The task:
Scan the listing beneath this sentence. Report each line with the word "none".

Records shown:
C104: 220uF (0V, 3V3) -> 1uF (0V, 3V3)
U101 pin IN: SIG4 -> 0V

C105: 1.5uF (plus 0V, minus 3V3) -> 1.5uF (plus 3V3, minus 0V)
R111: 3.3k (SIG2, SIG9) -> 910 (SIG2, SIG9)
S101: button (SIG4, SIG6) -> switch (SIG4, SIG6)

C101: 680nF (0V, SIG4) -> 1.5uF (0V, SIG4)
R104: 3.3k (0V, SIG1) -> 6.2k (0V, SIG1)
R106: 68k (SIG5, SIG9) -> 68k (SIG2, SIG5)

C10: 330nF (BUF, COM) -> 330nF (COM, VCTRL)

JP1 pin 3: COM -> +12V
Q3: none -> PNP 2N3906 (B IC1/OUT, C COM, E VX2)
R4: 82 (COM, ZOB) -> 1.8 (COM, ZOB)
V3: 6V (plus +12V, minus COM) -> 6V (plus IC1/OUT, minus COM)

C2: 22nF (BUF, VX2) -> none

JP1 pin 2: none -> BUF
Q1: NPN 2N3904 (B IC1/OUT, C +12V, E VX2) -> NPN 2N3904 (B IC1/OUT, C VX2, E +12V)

Result of this task:
Q3: none -> PNP 2N3906 (B IC1/OUT, C COM, E VX2)
C2: 22nF (BUF, VX2) -> none
JP1 pin 2: none -> BUF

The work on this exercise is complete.